┏━━

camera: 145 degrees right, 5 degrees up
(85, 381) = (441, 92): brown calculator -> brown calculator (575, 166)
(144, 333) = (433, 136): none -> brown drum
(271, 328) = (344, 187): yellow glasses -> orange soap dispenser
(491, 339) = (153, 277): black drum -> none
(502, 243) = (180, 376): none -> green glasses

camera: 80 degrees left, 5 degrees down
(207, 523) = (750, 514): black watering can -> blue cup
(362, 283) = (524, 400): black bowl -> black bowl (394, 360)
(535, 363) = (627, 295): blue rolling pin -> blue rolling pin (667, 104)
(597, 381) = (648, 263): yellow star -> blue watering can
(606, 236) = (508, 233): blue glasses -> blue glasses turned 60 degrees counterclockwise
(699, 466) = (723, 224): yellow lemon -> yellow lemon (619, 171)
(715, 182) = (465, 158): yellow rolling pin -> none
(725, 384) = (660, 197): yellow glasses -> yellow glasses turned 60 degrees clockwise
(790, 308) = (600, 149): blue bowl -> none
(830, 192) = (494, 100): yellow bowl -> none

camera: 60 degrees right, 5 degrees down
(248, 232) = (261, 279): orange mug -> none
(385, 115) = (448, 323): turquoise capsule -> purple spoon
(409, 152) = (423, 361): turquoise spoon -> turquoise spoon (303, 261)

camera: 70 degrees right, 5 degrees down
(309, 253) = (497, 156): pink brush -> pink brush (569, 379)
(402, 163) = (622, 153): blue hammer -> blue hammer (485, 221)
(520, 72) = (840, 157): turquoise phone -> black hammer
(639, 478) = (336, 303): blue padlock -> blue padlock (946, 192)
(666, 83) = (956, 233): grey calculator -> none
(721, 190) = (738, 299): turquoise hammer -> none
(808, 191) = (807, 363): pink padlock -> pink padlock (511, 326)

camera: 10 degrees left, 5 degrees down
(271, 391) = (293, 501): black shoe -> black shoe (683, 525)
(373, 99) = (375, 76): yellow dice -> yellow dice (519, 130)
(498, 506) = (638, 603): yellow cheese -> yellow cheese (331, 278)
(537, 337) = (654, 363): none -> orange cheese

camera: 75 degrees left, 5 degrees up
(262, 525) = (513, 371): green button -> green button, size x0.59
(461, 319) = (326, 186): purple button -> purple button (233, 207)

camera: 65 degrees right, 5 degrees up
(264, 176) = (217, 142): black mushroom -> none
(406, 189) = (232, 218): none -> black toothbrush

┗━━

Task prompt - Reproduce exactly what appears from the line containing "(402, 163) = (622, 153): blue" down to the final line of the data.

Finished exercise -
(402, 163) = (622, 153): blue hammer -> blue hammer (485, 221)
(520, 72) = (840, 157): turquoise phone -> black hammer
(639, 478) = (336, 303): blue padlock -> blue padlock (946, 192)
(666, 83) = (956, 233): grey calculator -> none
(721, 190) = (738, 299): turquoise hammer -> none
(808, 191) = (807, 363): pink padlock -> pink padlock (511, 326)

camera: 10 degrees left, 5 degrees down
(271, 391) = (293, 501): black shoe -> black shoe (683, 525)
(373, 99) = (375, 76): yellow dice -> yellow dice (519, 130)
(498, 506) = (638, 603): yellow cheese -> yellow cheese (331, 278)
(537, 337) = (654, 363): none -> orange cheese

camera: 75 degrees left, 5 degrees up
(262, 525) = (513, 371): green button -> green button, size x0.59
(461, 319) = (326, 186): purple button -> purple button (233, 207)

camera: 65 degrees right, 5 degrees up
(264, 176) = (217, 142): black mushroom -> none
(406, 189) = (232, 218): none -> black toothbrush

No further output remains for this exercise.